__Stored data__.
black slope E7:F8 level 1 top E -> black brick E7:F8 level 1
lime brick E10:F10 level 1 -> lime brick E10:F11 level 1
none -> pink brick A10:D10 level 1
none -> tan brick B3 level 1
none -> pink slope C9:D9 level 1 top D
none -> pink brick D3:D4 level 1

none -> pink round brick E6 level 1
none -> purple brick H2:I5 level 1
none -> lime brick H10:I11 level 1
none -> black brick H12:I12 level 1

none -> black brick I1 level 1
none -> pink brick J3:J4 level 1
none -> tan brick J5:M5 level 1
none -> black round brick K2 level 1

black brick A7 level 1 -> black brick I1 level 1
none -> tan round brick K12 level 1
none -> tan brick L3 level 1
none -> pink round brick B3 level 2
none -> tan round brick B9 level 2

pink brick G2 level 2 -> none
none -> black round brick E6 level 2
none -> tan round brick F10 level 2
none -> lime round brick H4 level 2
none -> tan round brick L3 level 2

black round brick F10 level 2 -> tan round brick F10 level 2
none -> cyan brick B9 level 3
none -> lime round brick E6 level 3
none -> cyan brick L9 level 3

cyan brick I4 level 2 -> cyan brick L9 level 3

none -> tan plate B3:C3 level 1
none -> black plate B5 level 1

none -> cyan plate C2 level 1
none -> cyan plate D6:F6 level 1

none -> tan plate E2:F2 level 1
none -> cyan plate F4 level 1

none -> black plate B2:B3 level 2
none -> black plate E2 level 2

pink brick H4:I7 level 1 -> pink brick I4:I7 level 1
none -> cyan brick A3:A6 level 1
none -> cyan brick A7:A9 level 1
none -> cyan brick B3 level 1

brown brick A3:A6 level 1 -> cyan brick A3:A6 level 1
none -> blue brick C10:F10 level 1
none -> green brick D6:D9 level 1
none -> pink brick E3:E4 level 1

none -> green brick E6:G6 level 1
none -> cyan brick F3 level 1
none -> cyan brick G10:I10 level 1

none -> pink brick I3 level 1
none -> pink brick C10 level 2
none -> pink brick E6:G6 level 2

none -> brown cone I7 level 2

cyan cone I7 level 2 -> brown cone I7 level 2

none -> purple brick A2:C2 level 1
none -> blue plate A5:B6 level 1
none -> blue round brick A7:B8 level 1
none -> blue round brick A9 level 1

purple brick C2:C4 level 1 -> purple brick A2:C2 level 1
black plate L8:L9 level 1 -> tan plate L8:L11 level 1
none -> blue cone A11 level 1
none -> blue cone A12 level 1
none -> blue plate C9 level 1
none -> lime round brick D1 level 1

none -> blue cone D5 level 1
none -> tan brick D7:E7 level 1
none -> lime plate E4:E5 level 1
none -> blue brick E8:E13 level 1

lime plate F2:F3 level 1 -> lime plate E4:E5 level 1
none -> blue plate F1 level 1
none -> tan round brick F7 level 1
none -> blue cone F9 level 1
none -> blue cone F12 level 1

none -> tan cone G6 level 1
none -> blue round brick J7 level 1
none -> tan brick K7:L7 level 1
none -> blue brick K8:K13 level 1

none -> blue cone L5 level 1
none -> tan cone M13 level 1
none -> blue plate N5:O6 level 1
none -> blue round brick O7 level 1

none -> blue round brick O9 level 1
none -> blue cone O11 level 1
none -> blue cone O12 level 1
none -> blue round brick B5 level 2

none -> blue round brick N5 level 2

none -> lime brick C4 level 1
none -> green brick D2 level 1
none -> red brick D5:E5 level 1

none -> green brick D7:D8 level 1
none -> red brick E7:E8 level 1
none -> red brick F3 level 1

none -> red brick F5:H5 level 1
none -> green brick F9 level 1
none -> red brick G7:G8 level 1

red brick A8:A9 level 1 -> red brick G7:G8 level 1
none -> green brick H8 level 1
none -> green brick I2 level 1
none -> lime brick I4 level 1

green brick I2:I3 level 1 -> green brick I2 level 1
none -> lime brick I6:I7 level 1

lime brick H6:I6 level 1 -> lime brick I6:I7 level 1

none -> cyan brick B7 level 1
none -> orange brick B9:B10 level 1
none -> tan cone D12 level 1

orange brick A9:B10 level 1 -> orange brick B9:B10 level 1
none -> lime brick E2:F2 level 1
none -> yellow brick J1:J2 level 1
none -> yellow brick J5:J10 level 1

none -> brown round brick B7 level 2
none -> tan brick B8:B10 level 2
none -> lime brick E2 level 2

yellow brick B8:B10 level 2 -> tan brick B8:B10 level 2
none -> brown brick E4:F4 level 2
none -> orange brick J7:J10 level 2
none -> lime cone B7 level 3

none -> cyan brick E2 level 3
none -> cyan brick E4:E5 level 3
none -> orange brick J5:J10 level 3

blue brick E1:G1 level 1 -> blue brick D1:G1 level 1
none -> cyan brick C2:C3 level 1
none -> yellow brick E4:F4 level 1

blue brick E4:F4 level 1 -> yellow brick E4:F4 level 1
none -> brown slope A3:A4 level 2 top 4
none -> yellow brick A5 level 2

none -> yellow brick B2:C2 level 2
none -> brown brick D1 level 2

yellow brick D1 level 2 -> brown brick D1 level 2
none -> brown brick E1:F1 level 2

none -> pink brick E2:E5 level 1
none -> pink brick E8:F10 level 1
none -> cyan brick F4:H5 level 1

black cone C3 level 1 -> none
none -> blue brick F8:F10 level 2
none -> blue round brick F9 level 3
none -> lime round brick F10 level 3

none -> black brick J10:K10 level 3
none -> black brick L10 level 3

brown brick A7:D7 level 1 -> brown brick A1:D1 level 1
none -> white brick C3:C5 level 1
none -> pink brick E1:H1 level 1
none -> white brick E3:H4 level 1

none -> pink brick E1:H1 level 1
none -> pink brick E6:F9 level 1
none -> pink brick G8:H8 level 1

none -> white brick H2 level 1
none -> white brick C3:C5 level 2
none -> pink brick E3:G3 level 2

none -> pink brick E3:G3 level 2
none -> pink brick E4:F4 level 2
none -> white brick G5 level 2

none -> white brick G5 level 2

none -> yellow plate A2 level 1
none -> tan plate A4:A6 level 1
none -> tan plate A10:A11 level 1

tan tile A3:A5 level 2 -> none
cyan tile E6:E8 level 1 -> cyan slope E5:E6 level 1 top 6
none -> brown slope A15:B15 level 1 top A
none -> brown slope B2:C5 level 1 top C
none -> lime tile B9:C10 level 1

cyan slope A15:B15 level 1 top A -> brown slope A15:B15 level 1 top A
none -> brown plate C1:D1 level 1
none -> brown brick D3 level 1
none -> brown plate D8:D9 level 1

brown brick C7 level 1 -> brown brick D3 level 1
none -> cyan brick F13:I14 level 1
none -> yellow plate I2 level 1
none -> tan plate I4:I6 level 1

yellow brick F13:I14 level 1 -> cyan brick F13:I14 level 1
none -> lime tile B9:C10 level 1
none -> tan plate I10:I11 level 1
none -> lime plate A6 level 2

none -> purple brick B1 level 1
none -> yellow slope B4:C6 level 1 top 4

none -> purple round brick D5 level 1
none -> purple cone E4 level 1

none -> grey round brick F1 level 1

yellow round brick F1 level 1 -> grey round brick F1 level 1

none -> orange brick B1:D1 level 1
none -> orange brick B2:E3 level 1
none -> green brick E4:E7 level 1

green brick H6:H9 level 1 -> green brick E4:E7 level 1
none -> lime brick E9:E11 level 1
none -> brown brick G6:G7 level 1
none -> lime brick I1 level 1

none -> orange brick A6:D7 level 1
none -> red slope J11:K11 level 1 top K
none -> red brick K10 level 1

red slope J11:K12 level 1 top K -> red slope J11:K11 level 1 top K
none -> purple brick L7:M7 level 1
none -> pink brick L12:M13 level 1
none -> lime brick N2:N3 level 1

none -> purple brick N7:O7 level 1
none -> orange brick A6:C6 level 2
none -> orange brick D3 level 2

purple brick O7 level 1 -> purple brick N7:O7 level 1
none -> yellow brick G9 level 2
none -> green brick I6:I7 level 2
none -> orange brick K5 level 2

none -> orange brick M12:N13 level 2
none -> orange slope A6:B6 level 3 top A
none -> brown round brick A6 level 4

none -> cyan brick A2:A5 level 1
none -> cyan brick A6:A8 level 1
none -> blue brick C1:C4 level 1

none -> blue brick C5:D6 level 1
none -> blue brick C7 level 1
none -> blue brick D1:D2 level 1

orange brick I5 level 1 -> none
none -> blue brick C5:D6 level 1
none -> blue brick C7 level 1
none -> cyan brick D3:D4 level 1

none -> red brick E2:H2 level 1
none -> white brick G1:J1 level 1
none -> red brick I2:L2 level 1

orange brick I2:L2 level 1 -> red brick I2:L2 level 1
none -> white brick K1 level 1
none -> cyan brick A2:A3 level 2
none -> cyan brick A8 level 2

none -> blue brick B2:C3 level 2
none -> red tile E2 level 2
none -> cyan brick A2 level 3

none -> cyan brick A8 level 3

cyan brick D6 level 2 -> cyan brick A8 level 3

__EXERCISE DIRECTIONS__.
The required answer is the run of lines above, starting at the line with "none -> lime brick I6:I7 level 1" and ending at the line with "none -> cyan brick E4:E5 level 3", reproduced exactly with both ends.

__OUTPUT FOR THIS TASK__.
none -> lime brick I6:I7 level 1

lime brick H6:I6 level 1 -> lime brick I6:I7 level 1

none -> cyan brick B7 level 1
none -> orange brick B9:B10 level 1
none -> tan cone D12 level 1

orange brick A9:B10 level 1 -> orange brick B9:B10 level 1
none -> lime brick E2:F2 level 1
none -> yellow brick J1:J2 level 1
none -> yellow brick J5:J10 level 1

none -> brown round brick B7 level 2
none -> tan brick B8:B10 level 2
none -> lime brick E2 level 2

yellow brick B8:B10 level 2 -> tan brick B8:B10 level 2
none -> brown brick E4:F4 level 2
none -> orange brick J7:J10 level 2
none -> lime cone B7 level 3

none -> cyan brick E2 level 3
none -> cyan brick E4:E5 level 3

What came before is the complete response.